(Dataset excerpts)
□ □ □
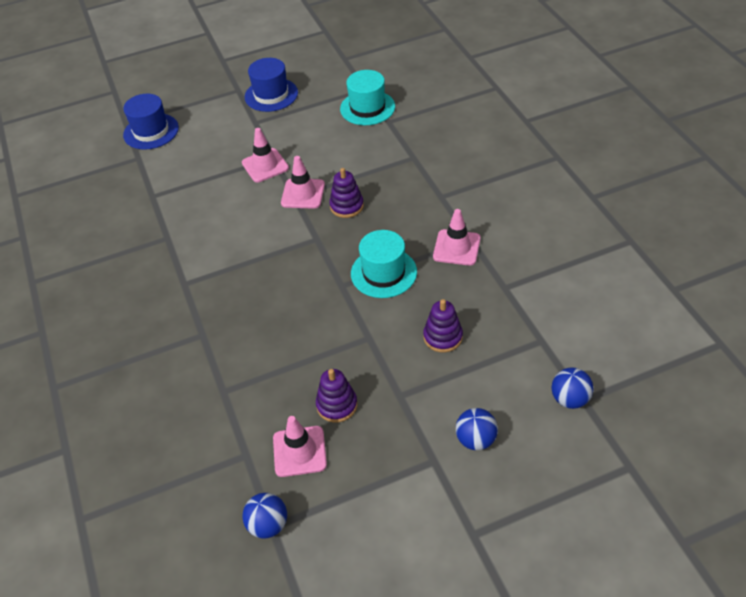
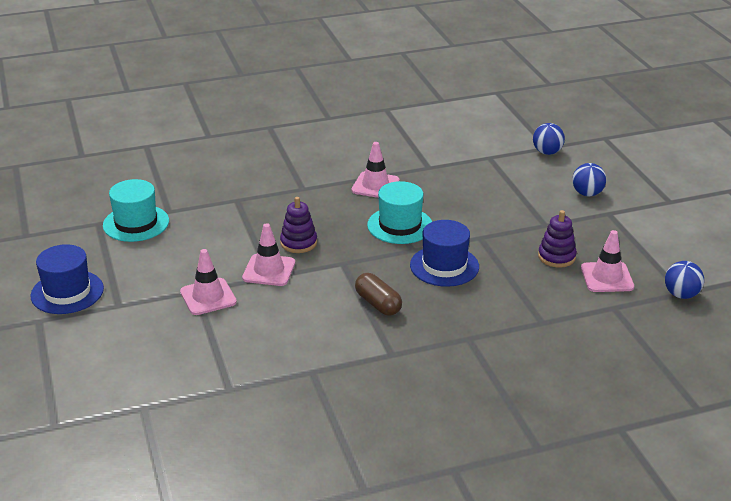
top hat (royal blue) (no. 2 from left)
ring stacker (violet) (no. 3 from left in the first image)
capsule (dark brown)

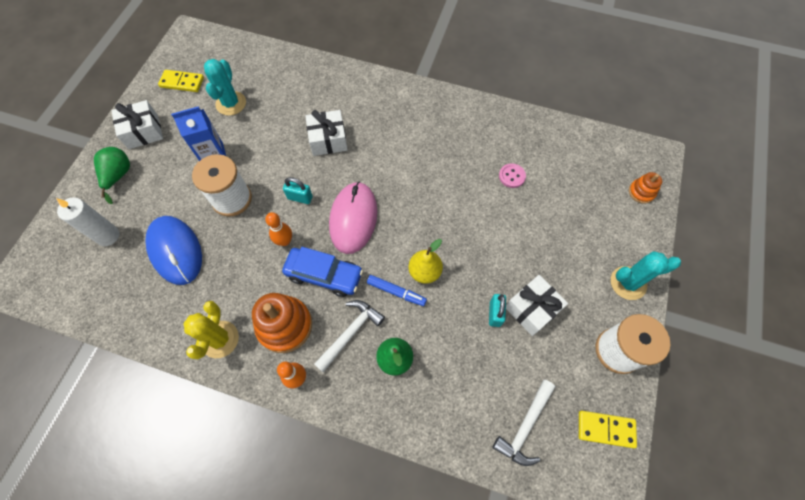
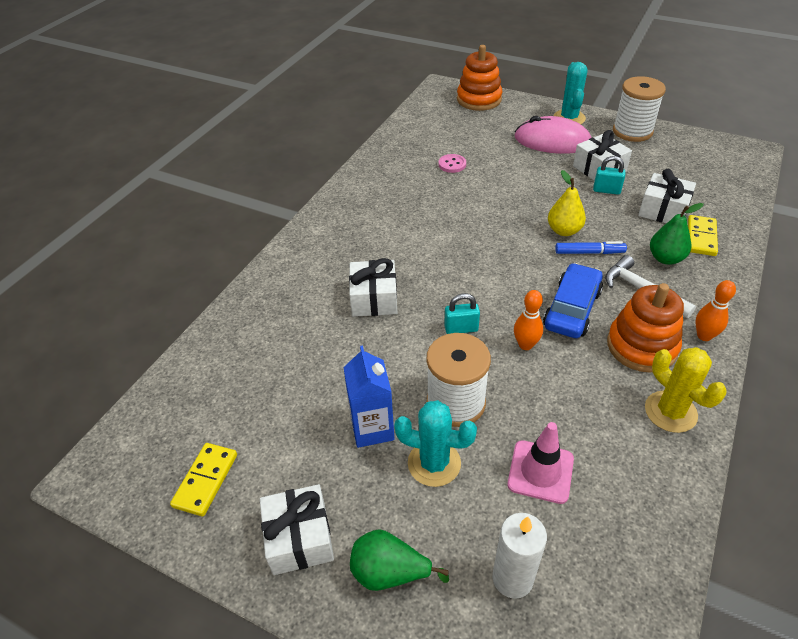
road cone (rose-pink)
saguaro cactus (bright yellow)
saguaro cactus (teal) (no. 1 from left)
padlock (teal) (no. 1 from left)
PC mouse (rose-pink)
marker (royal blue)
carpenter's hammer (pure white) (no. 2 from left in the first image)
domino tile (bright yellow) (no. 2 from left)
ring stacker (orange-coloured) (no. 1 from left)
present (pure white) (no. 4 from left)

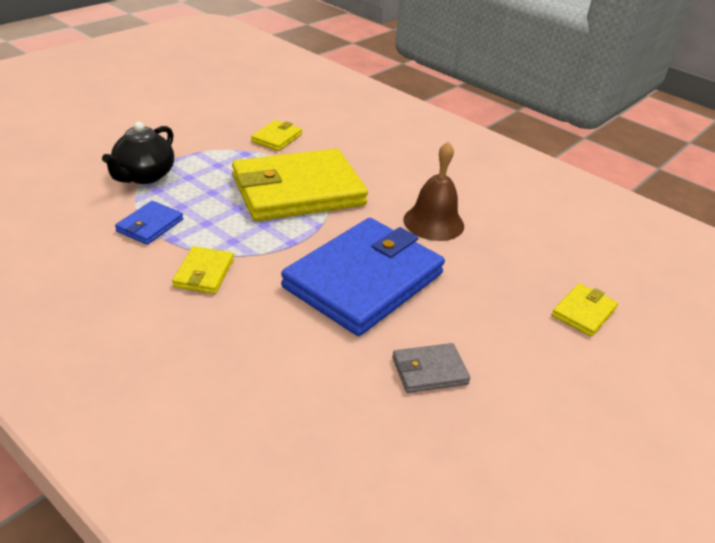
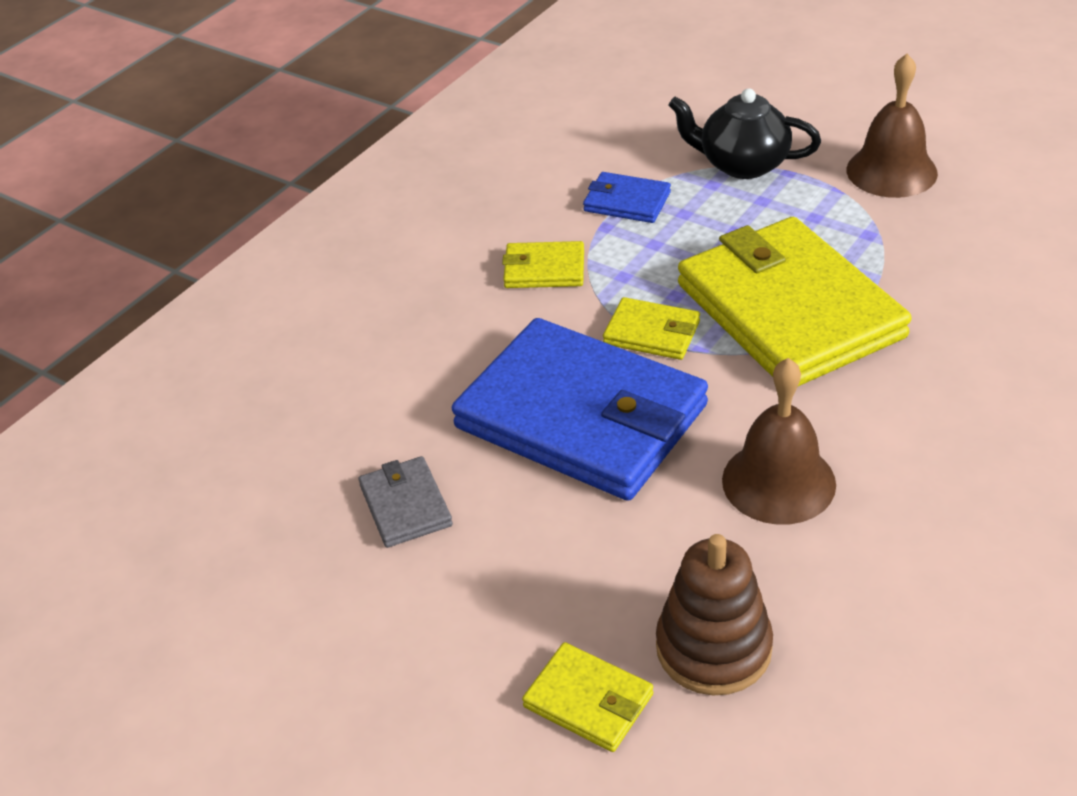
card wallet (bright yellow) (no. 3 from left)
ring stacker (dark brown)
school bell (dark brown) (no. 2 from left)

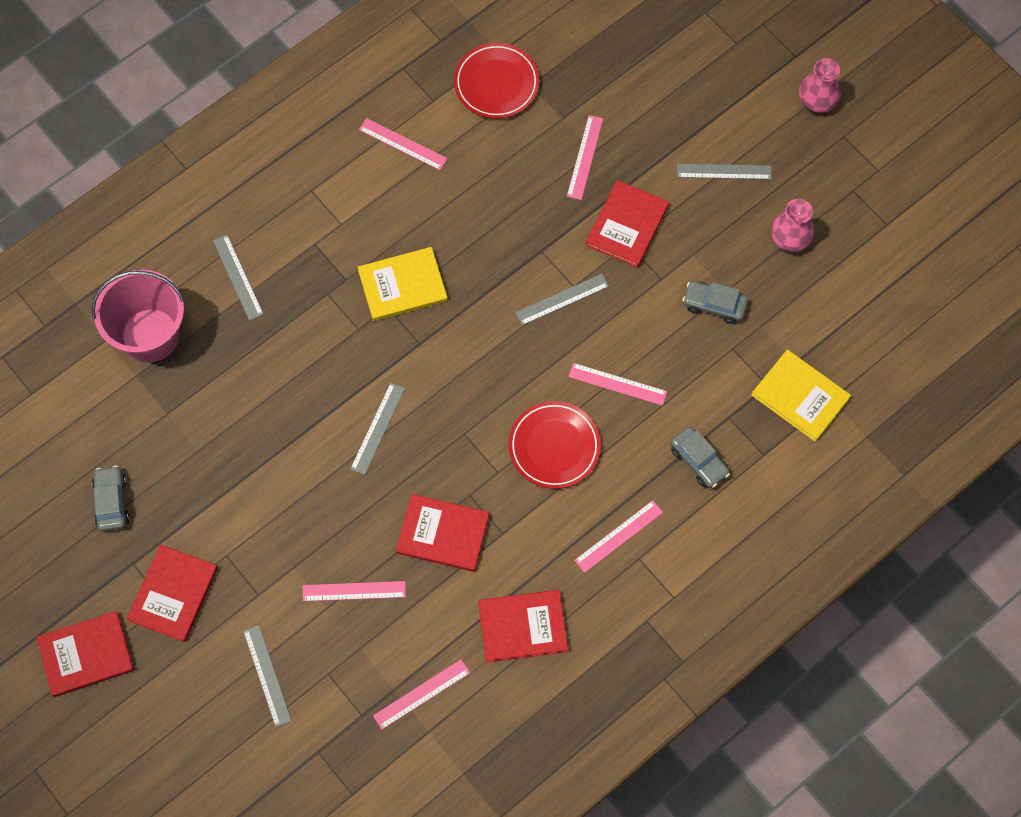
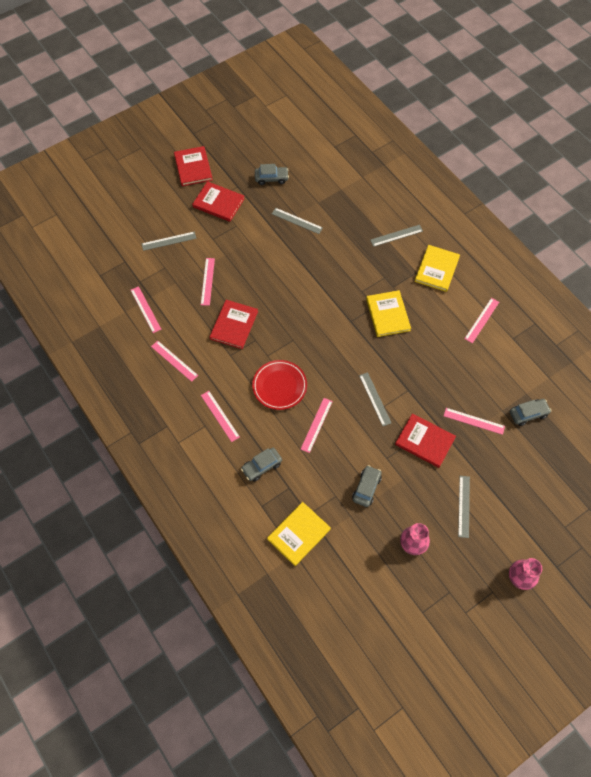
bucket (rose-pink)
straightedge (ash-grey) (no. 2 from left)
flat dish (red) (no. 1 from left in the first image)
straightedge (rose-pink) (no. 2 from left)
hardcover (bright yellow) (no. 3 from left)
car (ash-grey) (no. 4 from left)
□ □ □
§ Brief
Quote all the records verbatim, dropping any pictures from your copy.

§ Problem solution
top hat (royal blue) (no. 2 from left)
ring stacker (violet) (no. 3 from left in the first image)
capsule (dark brown)

road cone (rose-pink)
saguaro cactus (bright yellow)
saguaro cactus (teal) (no. 1 from left)
padlock (teal) (no. 1 from left)
PC mouse (rose-pink)
marker (royal blue)
carpenter's hammer (pure white) (no. 2 from left in the first image)
domino tile (bright yellow) (no. 2 from left)
ring stacker (orange-coloured) (no. 1 from left)
present (pure white) (no. 4 from left)

card wallet (bright yellow) (no. 3 from left)
ring stacker (dark brown)
school bell (dark brown) (no. 2 from left)

bucket (rose-pink)
straightedge (ash-grey) (no. 2 from left)
flat dish (red) (no. 1 from left in the first image)
straightedge (rose-pink) (no. 2 from left)
hardcover (bright yellow) (no. 3 from left)
car (ash-grey) (no. 4 from left)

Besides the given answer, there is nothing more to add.